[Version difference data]
::::::::
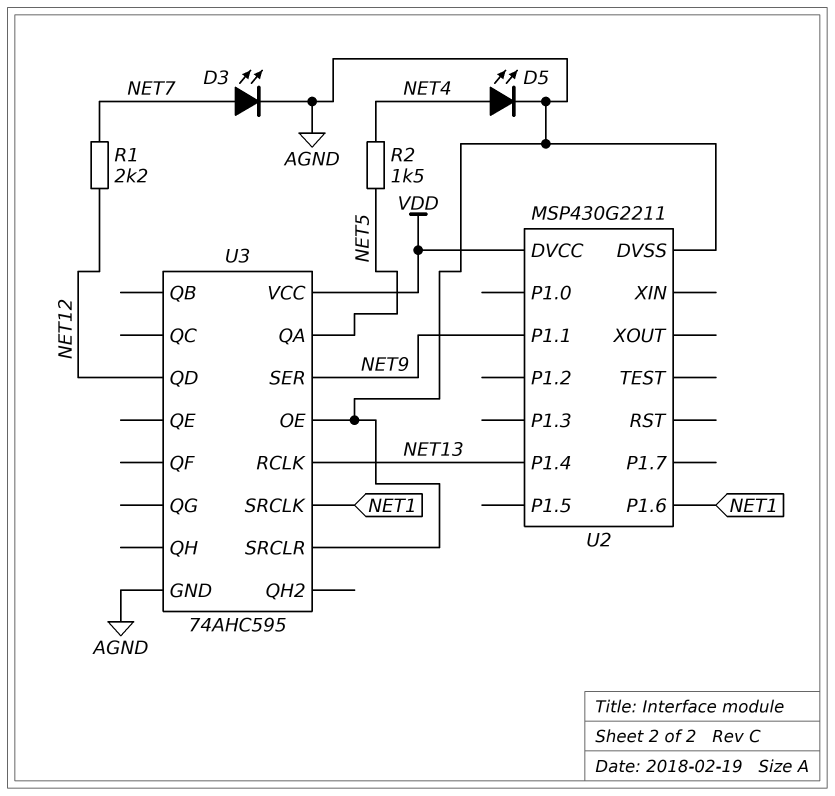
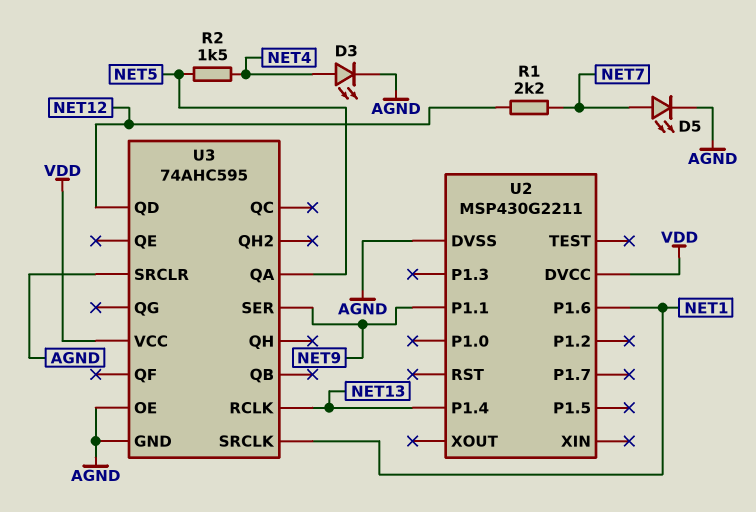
D3: LED (A NET7, K AGND) -> LED (A NET4, K AGND)
D5: LED (A NET4, K AGND) -> LED (A NET7, K AGND)

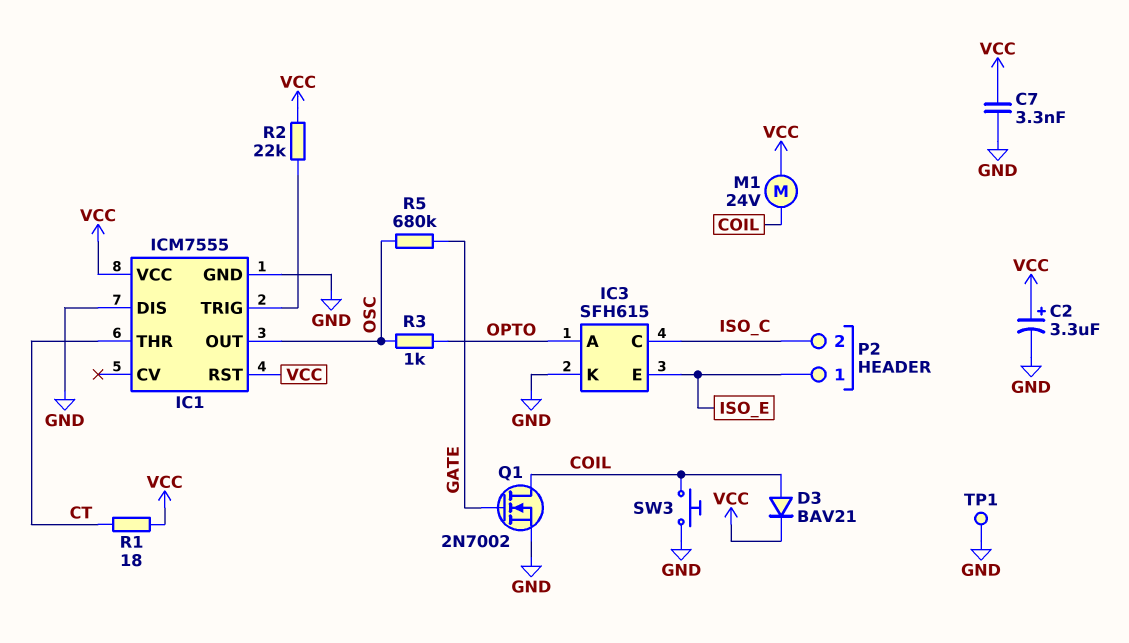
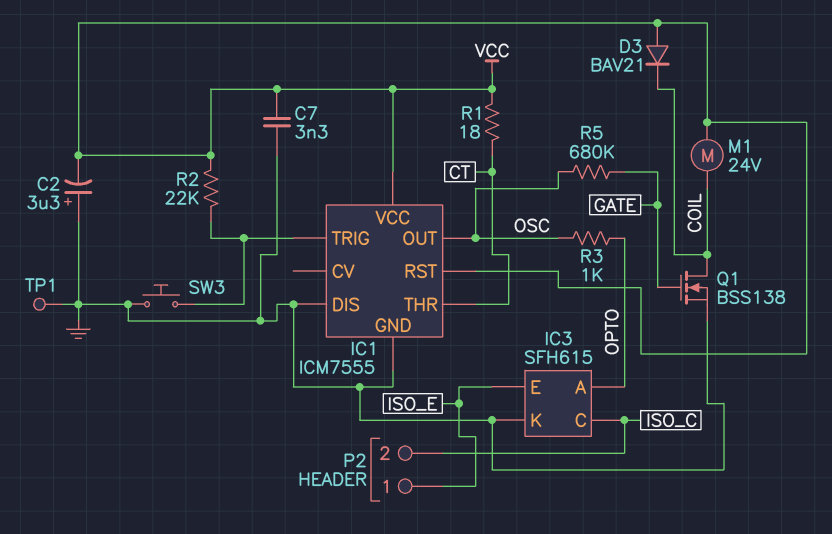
C2: 3.3uF (plus VCC, minus GND) -> 3.3uF (plus GND, minus VCC)
D3: diode BAV21 (A COIL, K VCC) -> diode BAV21 (A VCC, K COIL)
Q1: NMOS 2N7002 (G GATE, D COIL, S GND) -> NMOS BSS138 (G GATE, D COIL, S GND)
SW3: button (COIL, GND) -> button (GND, IC1/TRIG)

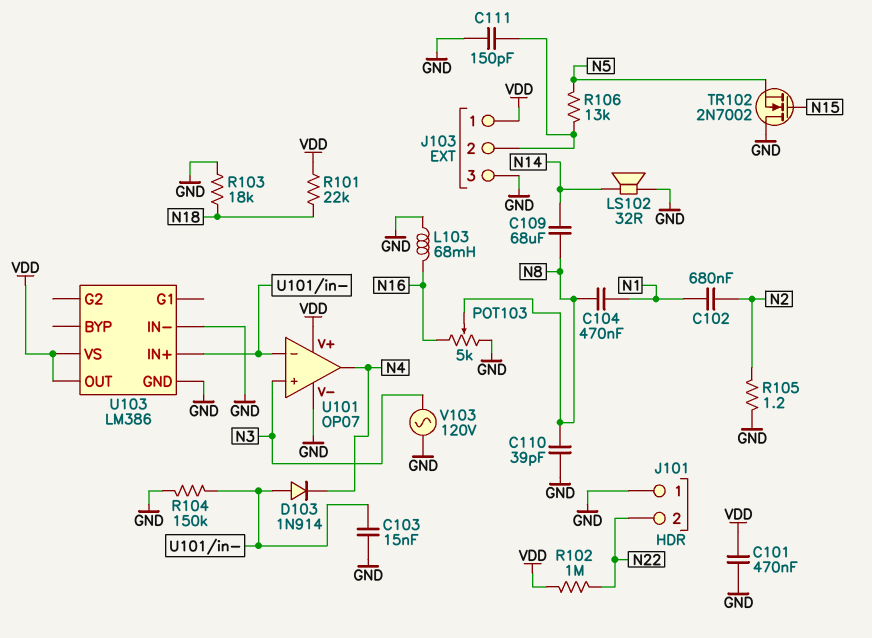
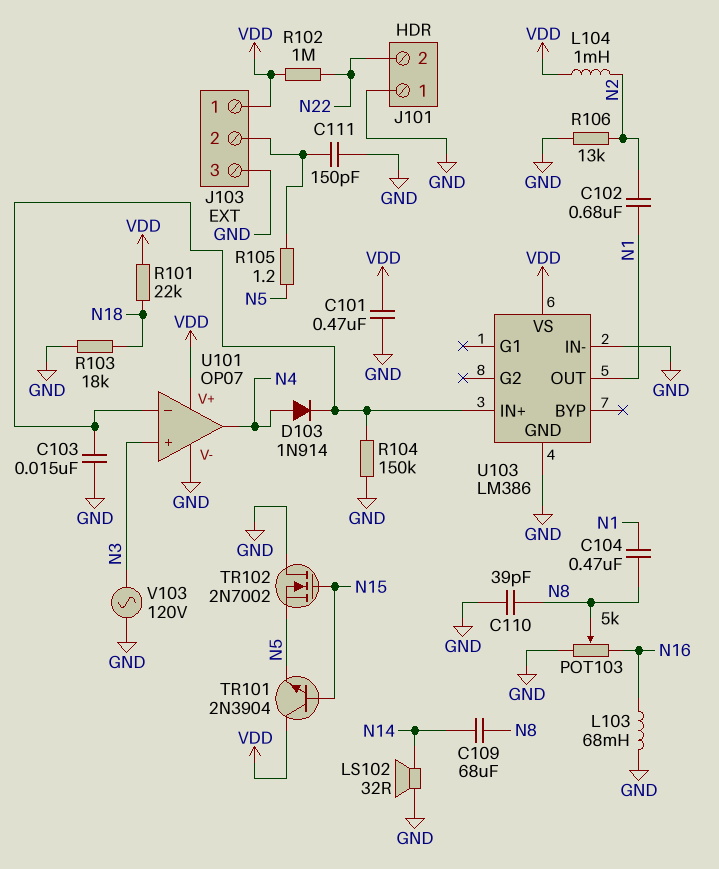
D103: diode 1N914 (A U101/in-, K N4) -> diode 1N914 (A N4, K U101/in-)
L104: none -> 1mH (N2, VDD)
R105: 1.2 (GND, N2) -> 1.2 (J103/2, N5)
R106: 13k (J103/2, N5) -> 13k (GND, N2)
TR101: none -> NPN 2N3904 (B N15, C VDD, E N5)
U103 pin OUT: VDD -> N1

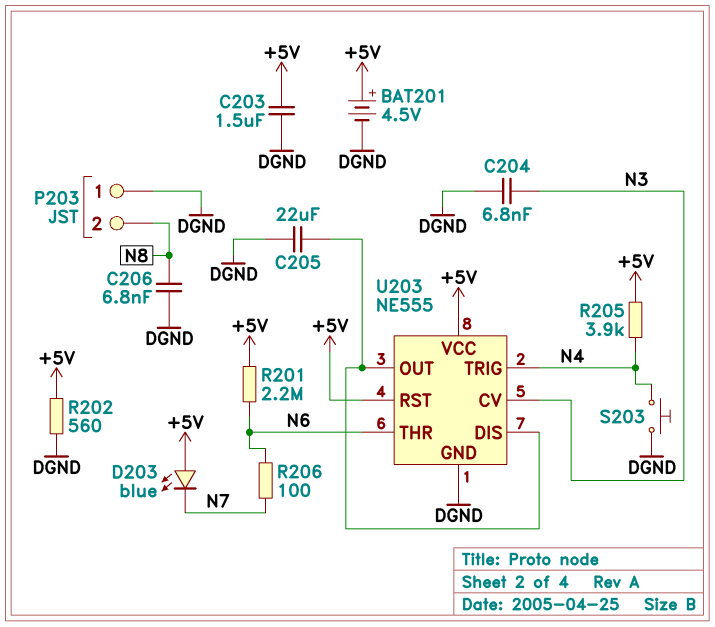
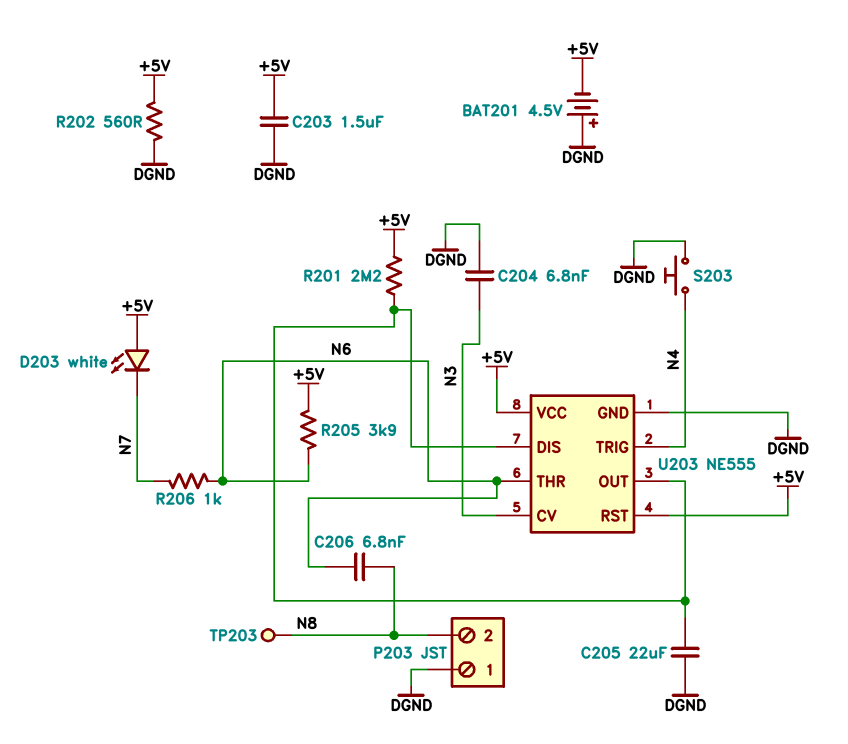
BAT201: 4.5V (plus +5V, minus DGND) -> 4.5V (plus DGND, minus +5V)
C206: 6.8nF (DGND, N8) -> 6.8nF (N6, N8)
D203: LED blue (A +5V, K N7) -> LED white (A +5V, K N7)
R201: 2.2M (+5V, N6) -> 2.2M (+5V, U203/DIS)
R205: 3.9k (+5V, N4) -> 3.9k (+5V, N6)
R206: 100 (N6, N7) -> 1k (N6, N7)
TP203: none -> test point (N8)

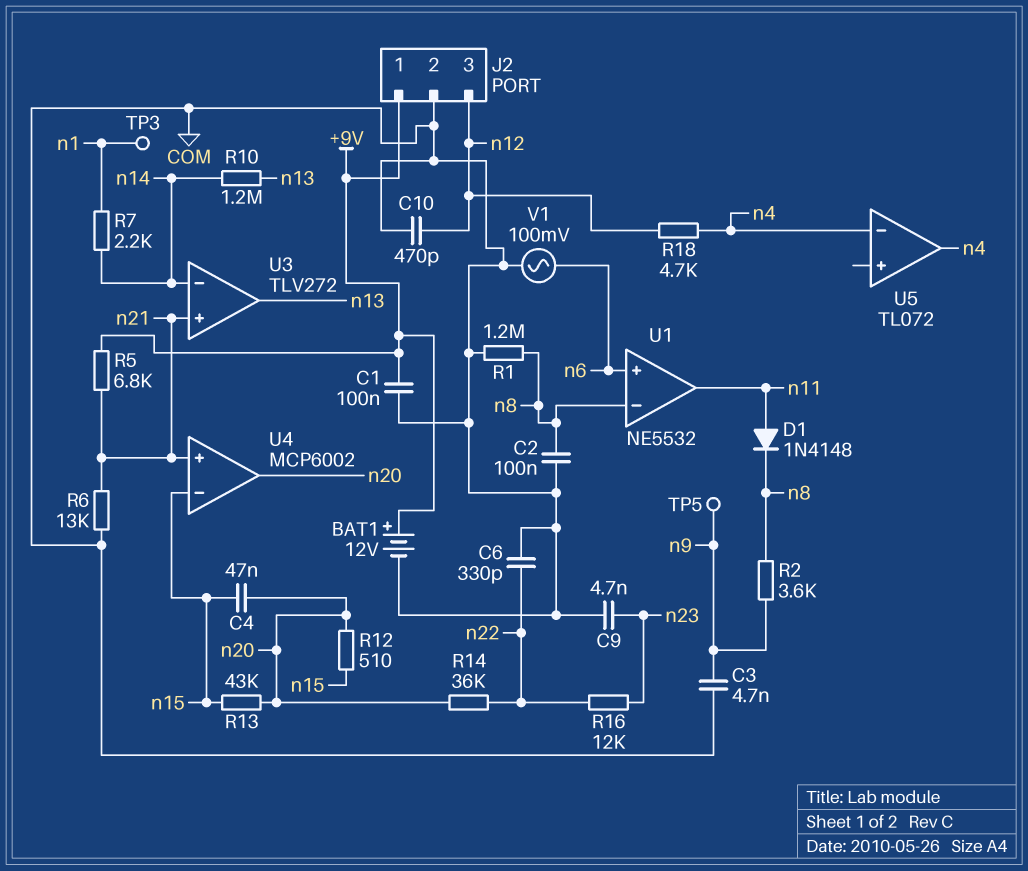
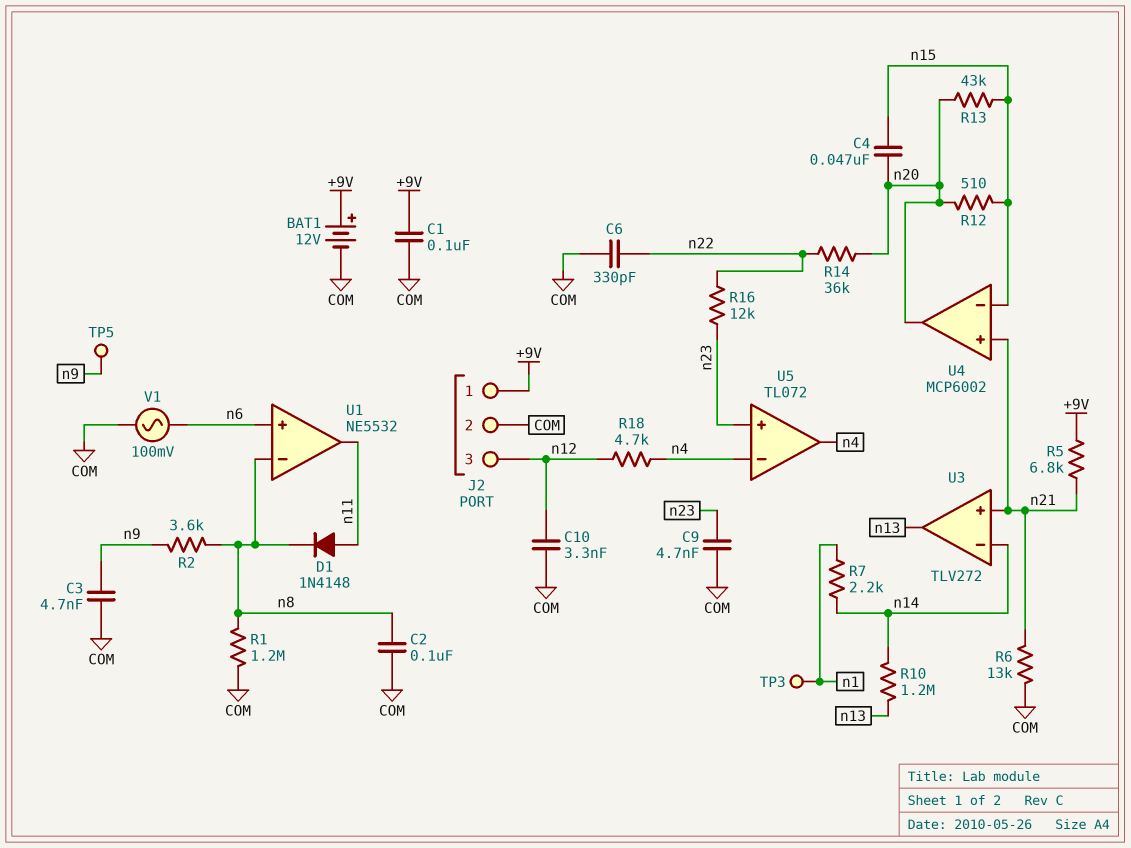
C10: 470pF (COM, n12) -> 3.3nF (COM, n12)
U5 pin in+: none -> n23

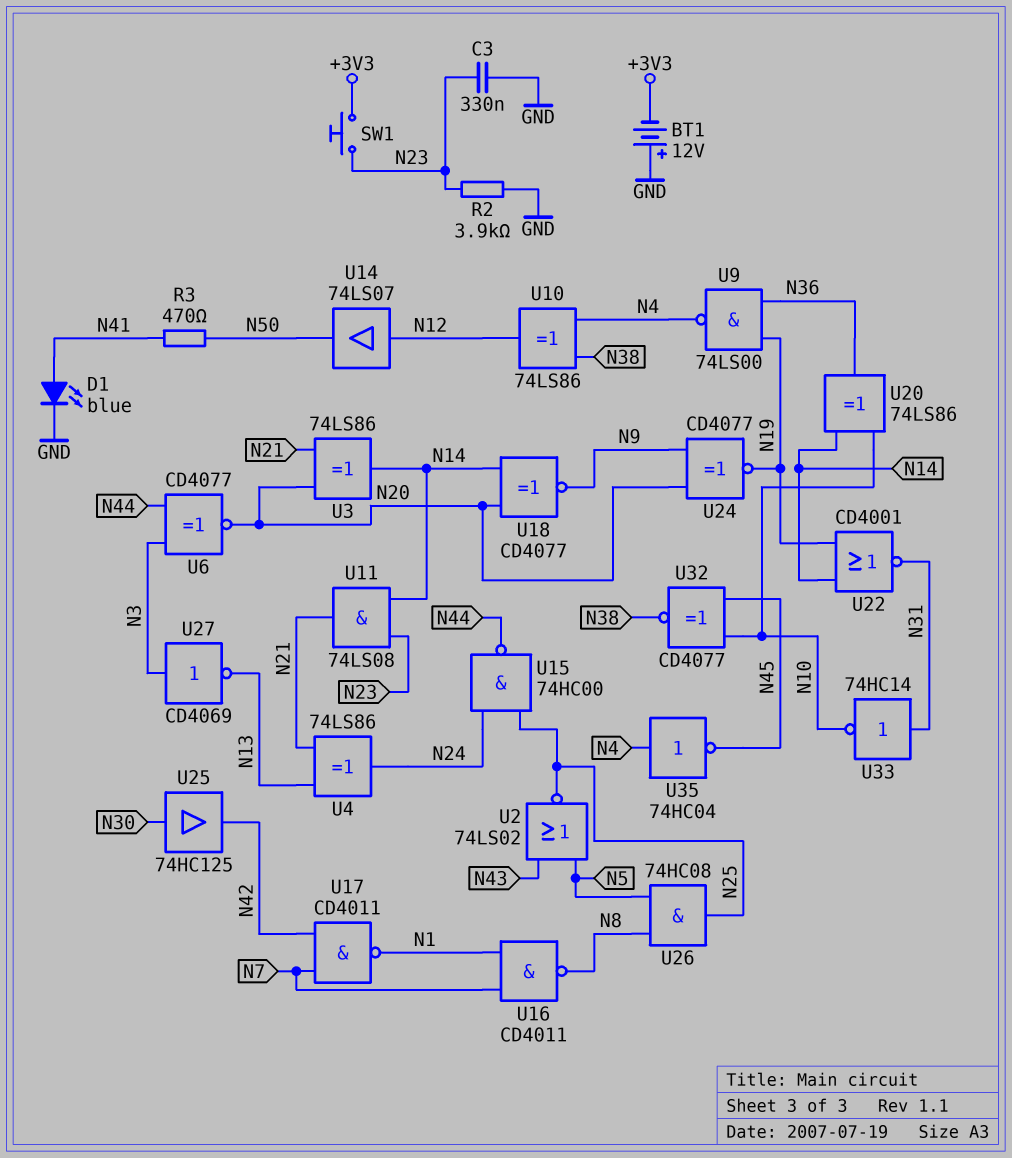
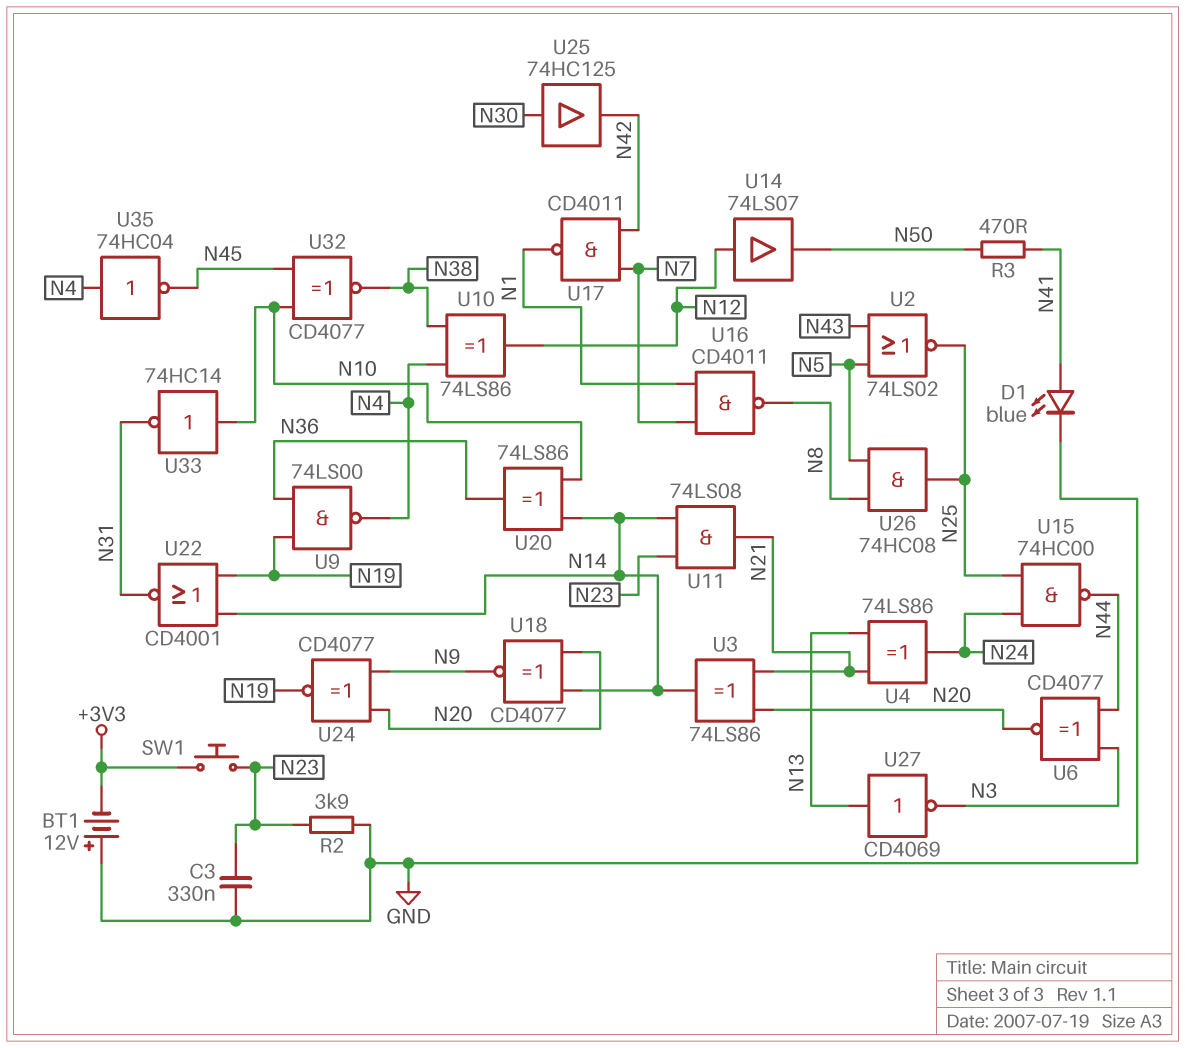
U27: NOT CD4069 (in N3, out N13) -> NOT CD4069 (in N13, out N3)
U33: NOT 74HC14 (in N31, out N10) -> NOT 74HC14 (in N10, out N31)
::::::::
→ **PROMPT**
Take only the line containing "C10: 470pF (COM, n12) -> 3.3nF (COM, n12)" and every line after it to the end of the entries, and copy them exactly, pictures excluded.

→ **EXERCISE OUTPUT**
C10: 470pF (COM, n12) -> 3.3nF (COM, n12)
U5 pin in+: none -> n23

U27: NOT CD4069 (in N3, out N13) -> NOT CD4069 (in N13, out N3)
U33: NOT 74HC14 (in N31, out N10) -> NOT 74HC14 (in N10, out N31)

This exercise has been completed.